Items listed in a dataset
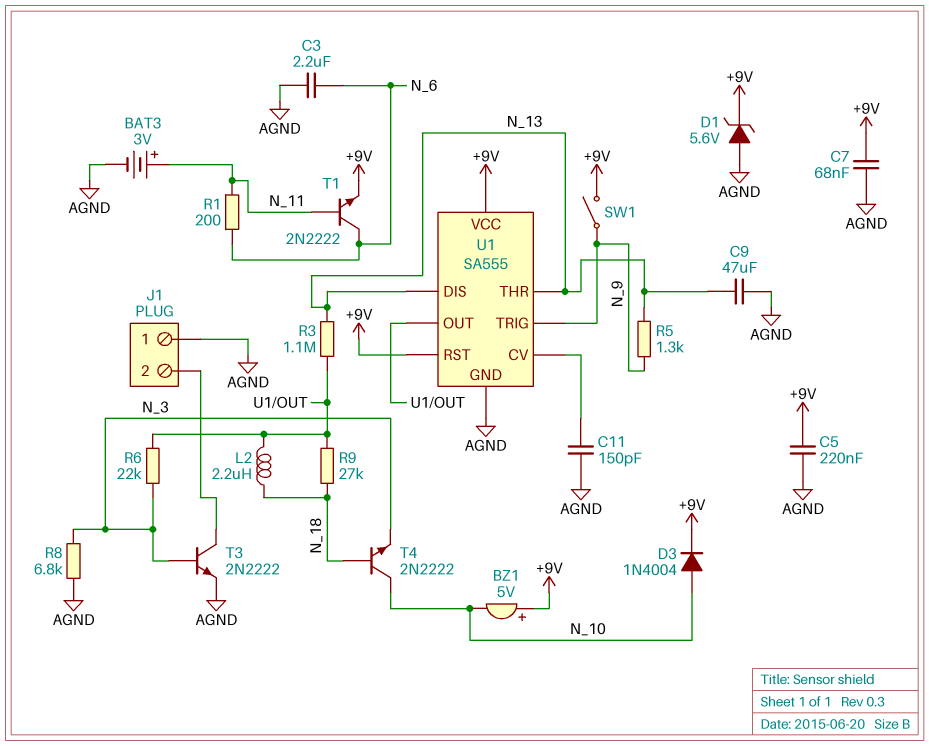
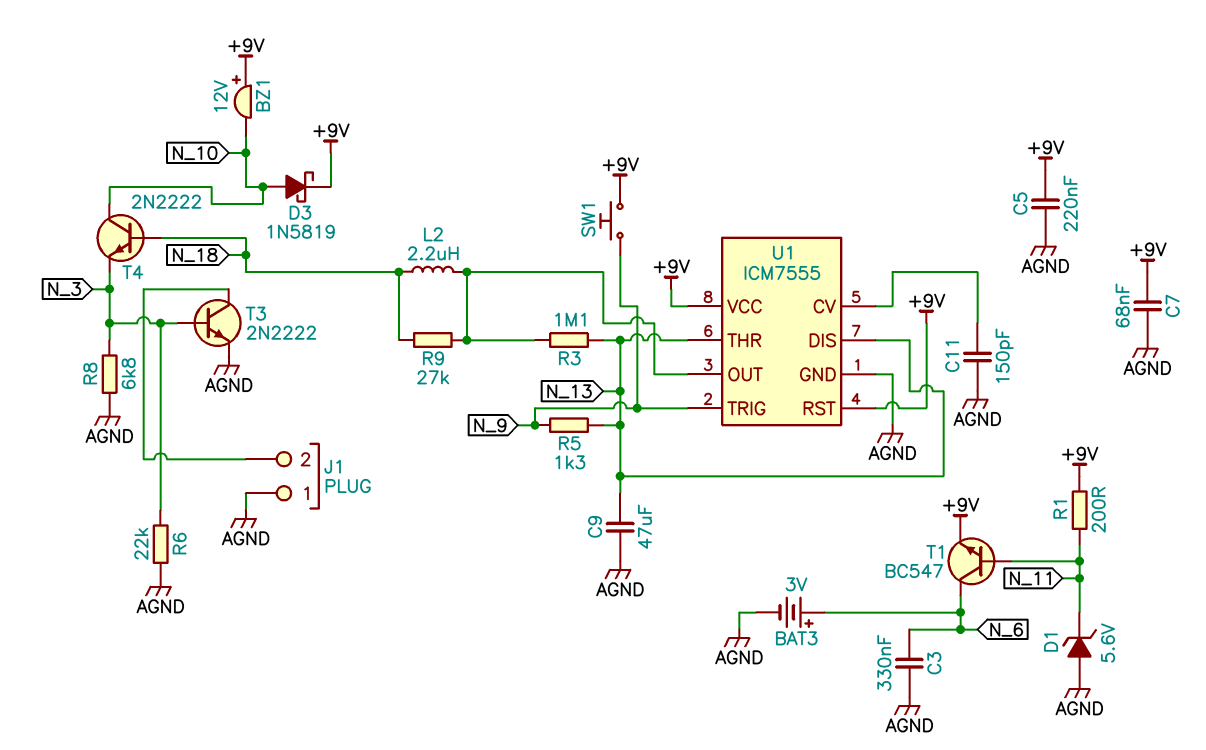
BAT3: 3V (plus N_11, minus AGND) -> 3V (plus N_6, minus AGND)
BZ1: buzzer 5V (plus +9V, minus N_10) -> buzzer 12V (plus +9V, minus N_10)
C3: 2.2uF (AGND, N_6) -> 330nF (AGND, N_6)
D1: zener 5.6V (A AGND, K +9V) -> zener 5.6V (A AGND, K N_11)
D3: diode 1N4004 (A N_10, K +9V) -> schottky 1N5819 (A N_10, K +9V)
R1: 200 (N_6, N_11) -> 200 (+9V, N_11)
R6: 22k (N_3, U1/OUT) -> 22k (AGND, N_3)
SW1: switch (+9V, N_9) -> button (+9V, N_9)
T1: NPN 2N2222 (B N_11, C N_6, E +9V) -> NPN BC547 (B N_11, C N_6, E +9V)
U1: SA555 -> ICM7555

### The problem
Wherever an image appears, omit it; copy the rest of the records exactly.

### Written answer
BAT3: 3V (plus N_11, minus AGND) -> 3V (plus N_6, minus AGND)
BZ1: buzzer 5V (plus +9V, minus N_10) -> buzzer 12V (plus +9V, minus N_10)
C3: 2.2uF (AGND, N_6) -> 330nF (AGND, N_6)
D1: zener 5.6V (A AGND, K +9V) -> zener 5.6V (A AGND, K N_11)
D3: diode 1N4004 (A N_10, K +9V) -> schottky 1N5819 (A N_10, K +9V)
R1: 200 (N_6, N_11) -> 200 (+9V, N_11)
R6: 22k (N_3, U1/OUT) -> 22k (AGND, N_3)
SW1: switch (+9V, N_9) -> button (+9V, N_9)
T1: NPN 2N2222 (B N_11, C N_6, E +9V) -> NPN BC547 (B N_11, C N_6, E +9V)
U1: SA555 -> ICM7555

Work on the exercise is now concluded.